__Problem__
The entries shown here must be retyped in full, with no pictures included.

__Records__
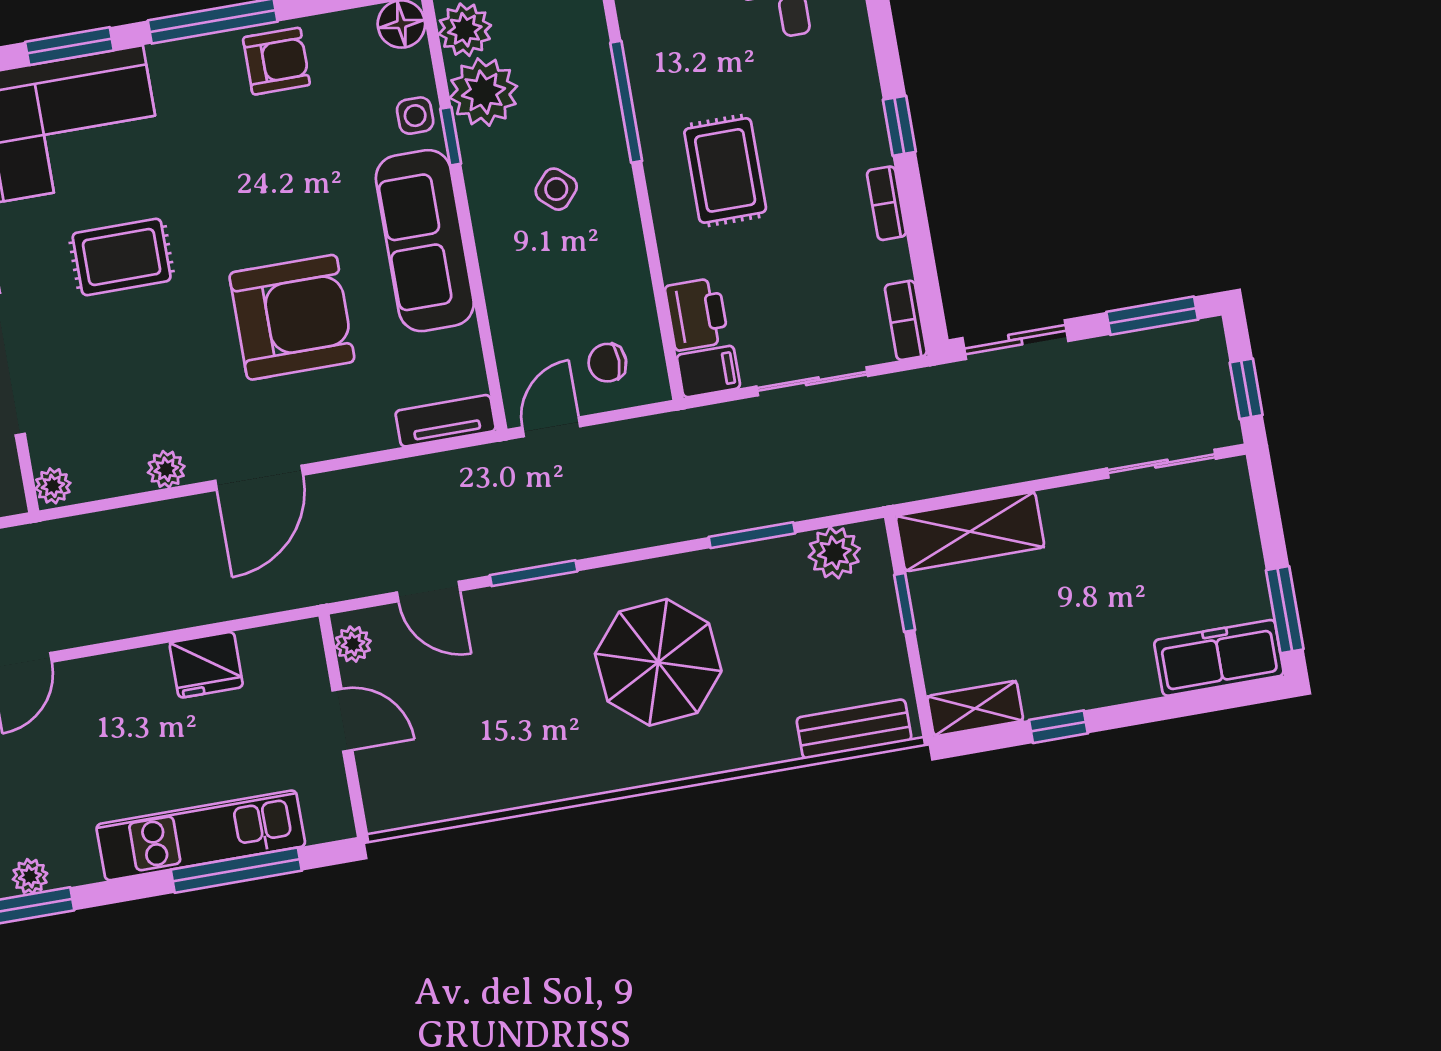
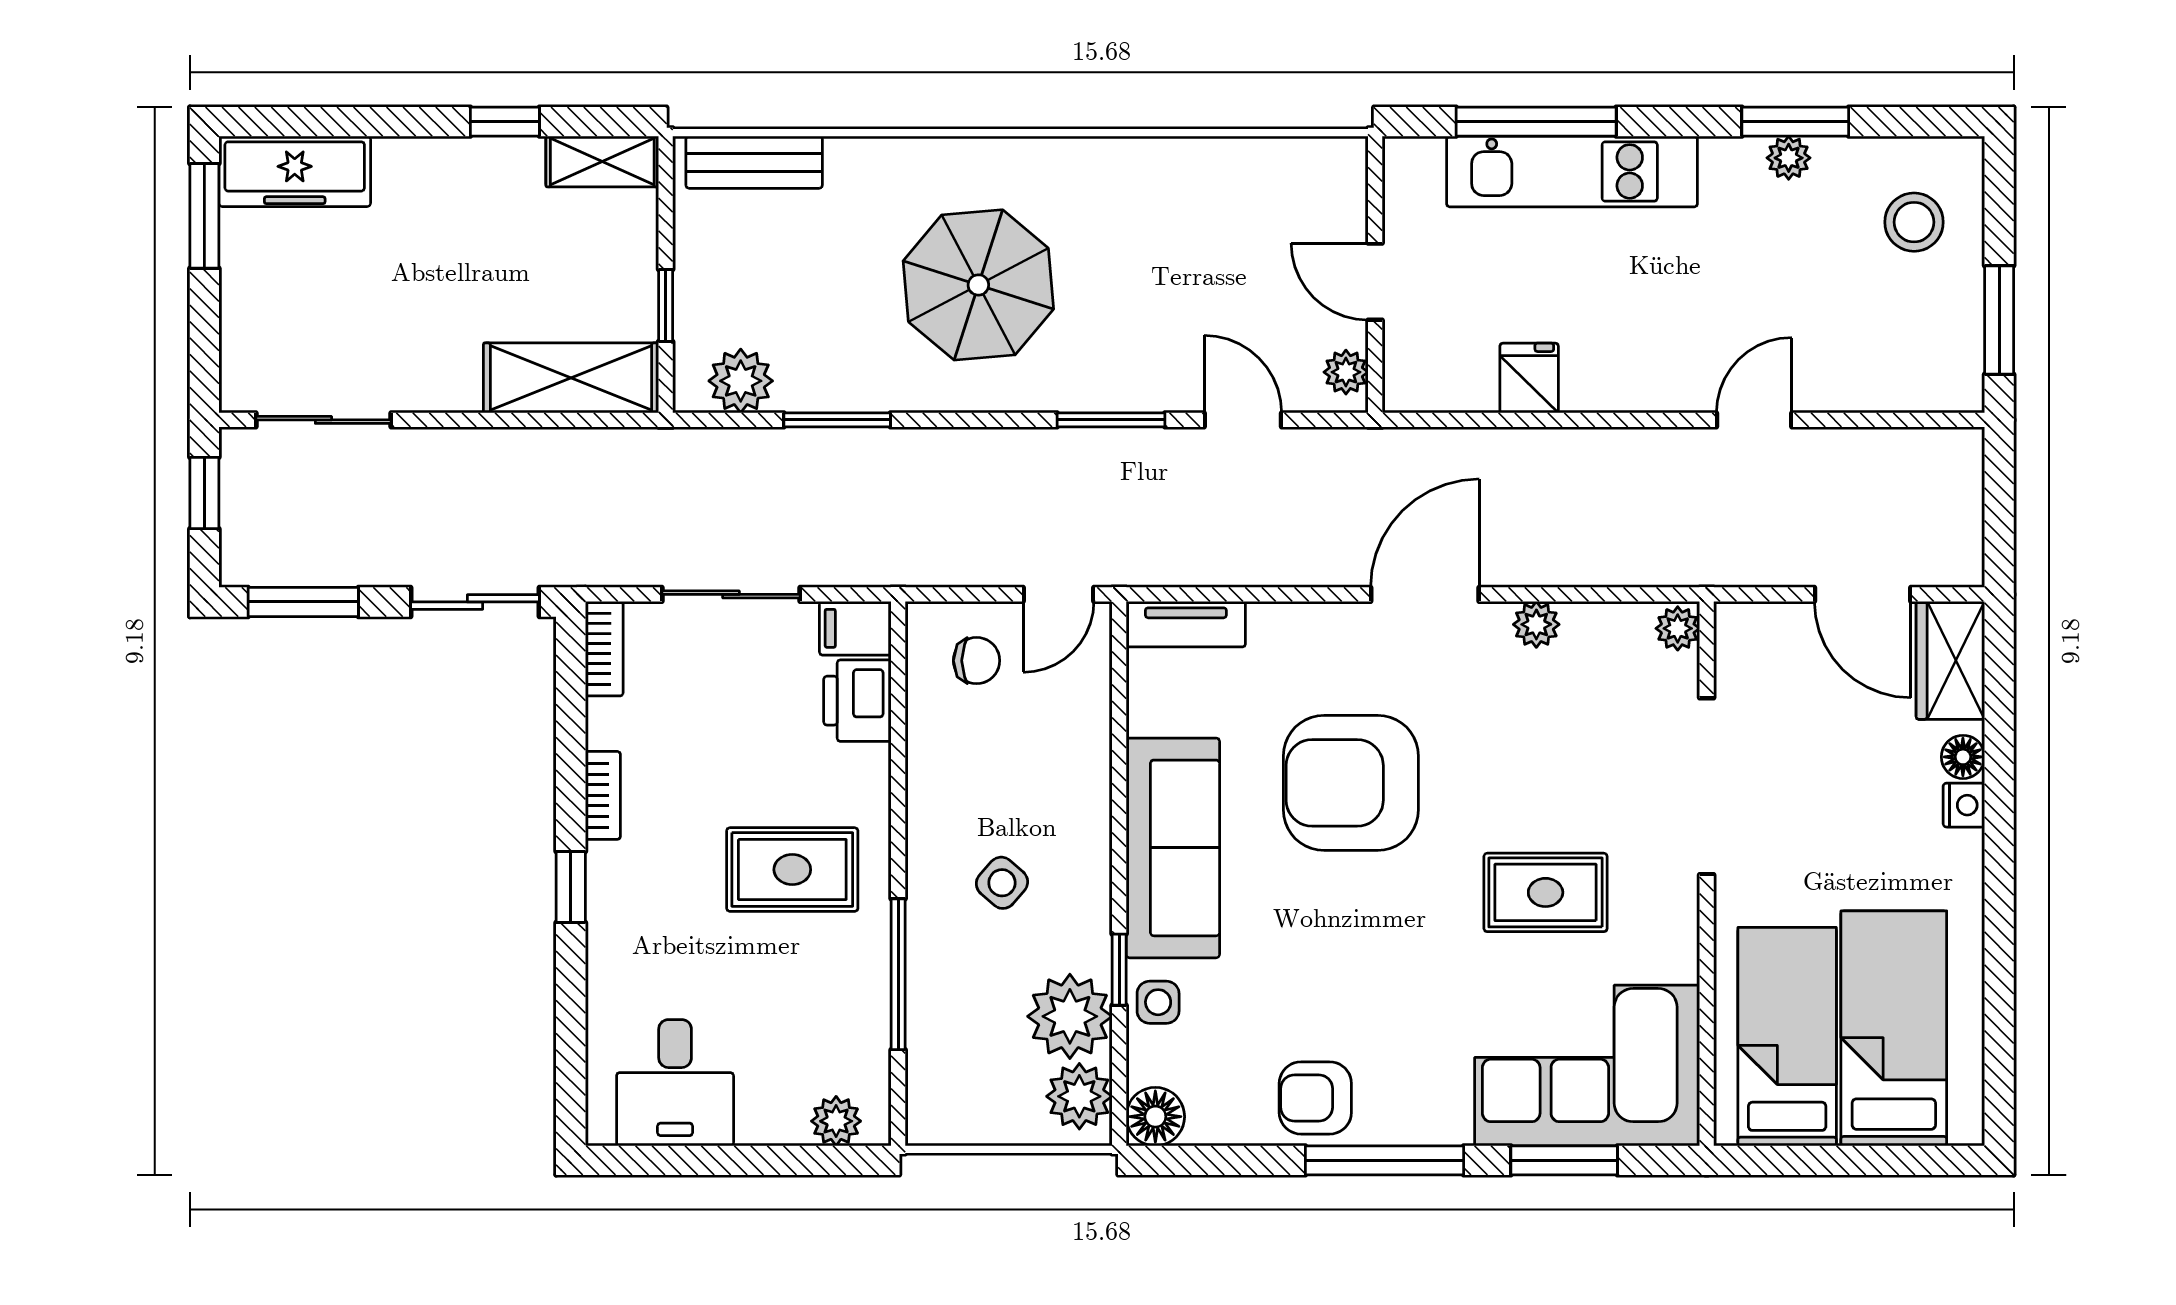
rug: (725, 170) -> (792, 870), turned 90
fridge: (206, 665) -> (1529, 378), width x0.72

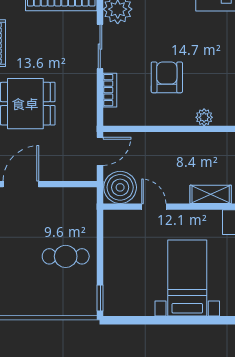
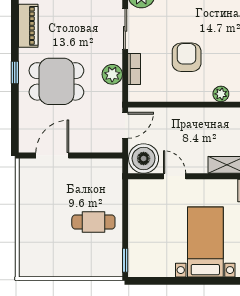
plant: (86, 96) -> (112, 74), added

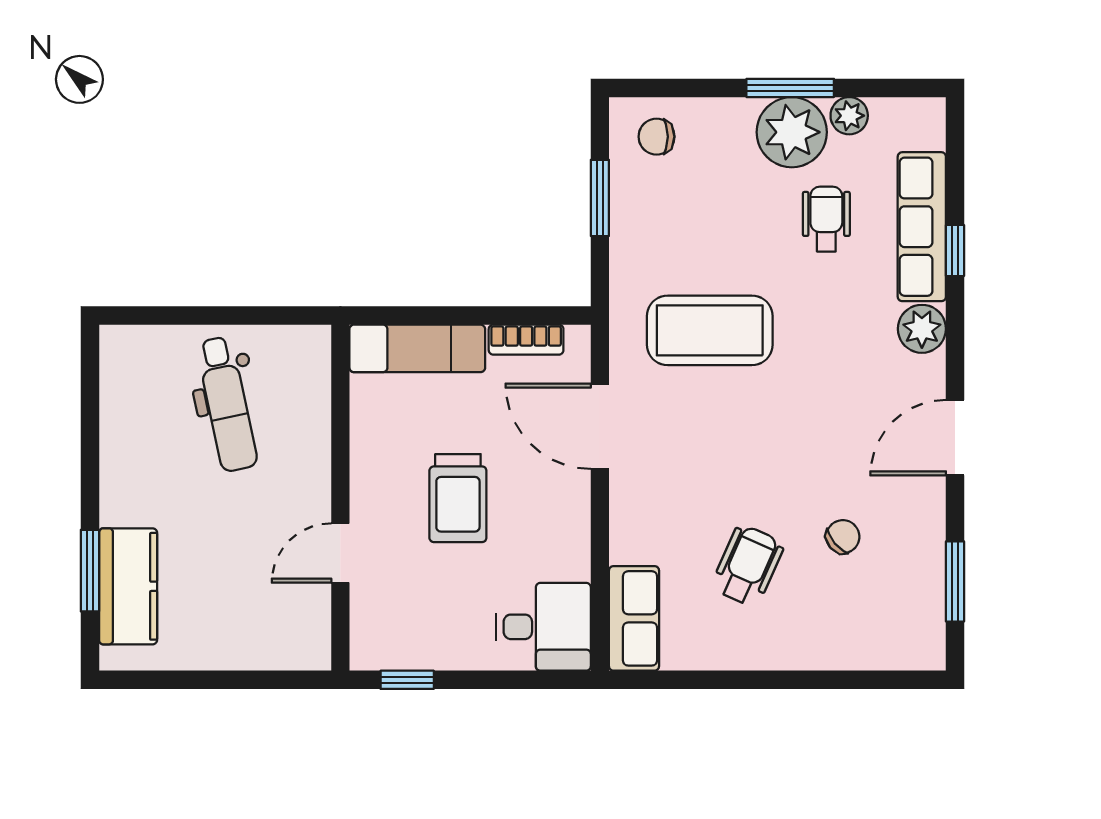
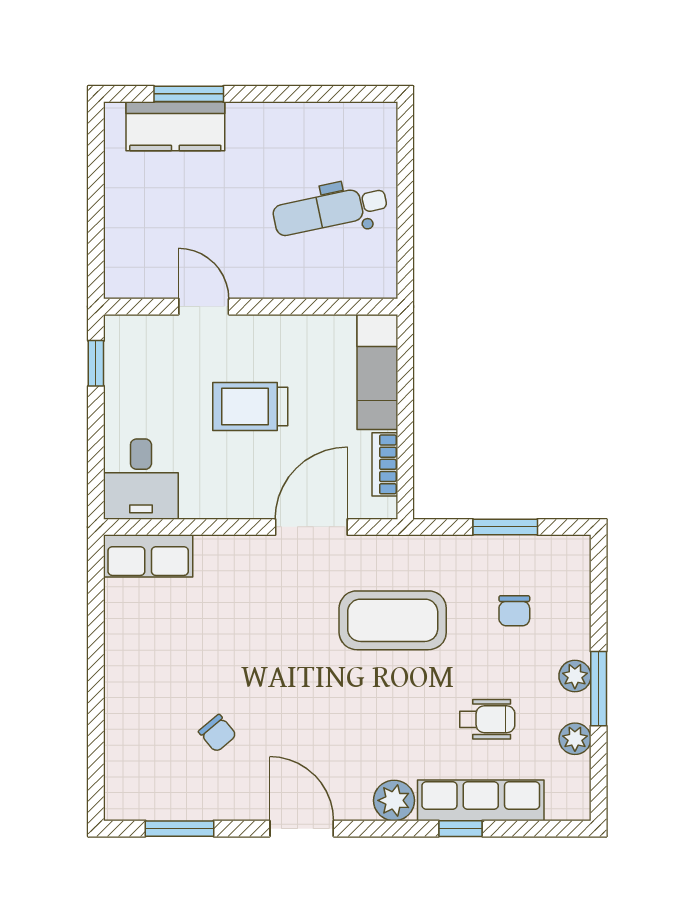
plant: (792, 132) -> (575, 676), width x0.53, depth x0.53
chair: (656, 137) -> (514, 611), moved, turned 180
coffee table: (710, 330) -> (393, 620), turned 90
wheelchair: (748, 566) -> (193, 652), removed

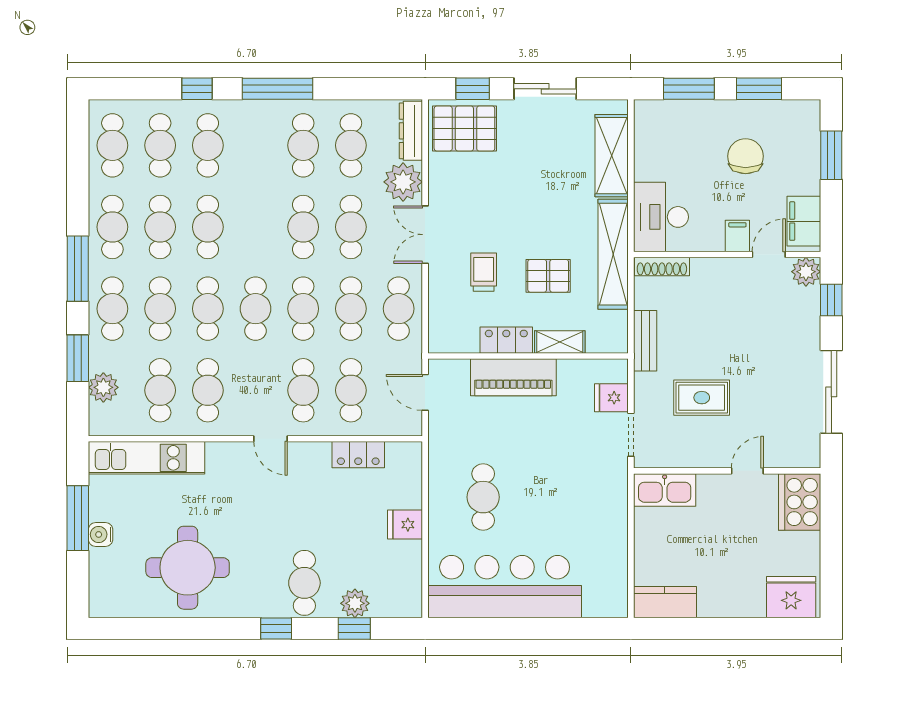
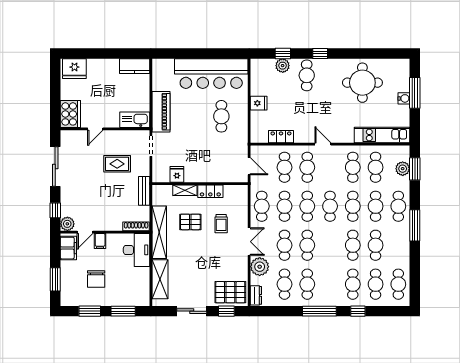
dresser: (411, 131) -> (256, 295), width x0.70
cafe table: (112, 227) -> (398, 245), removed
window: (78, 358) -> (415, 169), moved
piano: (513, 377) -> (161, 112), moved, turned 90
fridge: (611, 398) -> (177, 174), moved, turned -90
window: (78, 518) -> (415, 93), moved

__Expected output__
rug: (725, 170) -> (792, 870), turned 90
fridge: (206, 665) -> (1529, 378), width x0.72

plant: (86, 96) -> (112, 74), added

plant: (792, 132) -> (575, 676), width x0.53, depth x0.53
chair: (656, 137) -> (514, 611), moved, turned 180
coffee table: (710, 330) -> (393, 620), turned 90
wheelchair: (748, 566) -> (193, 652), removed

dresser: (411, 131) -> (256, 295), width x0.70
cafe table: (112, 227) -> (398, 245), removed
window: (78, 358) -> (415, 169), moved
piano: (513, 377) -> (161, 112), moved, turned 90
fridge: (611, 398) -> (177, 174), moved, turned -90
window: (78, 518) -> (415, 93), moved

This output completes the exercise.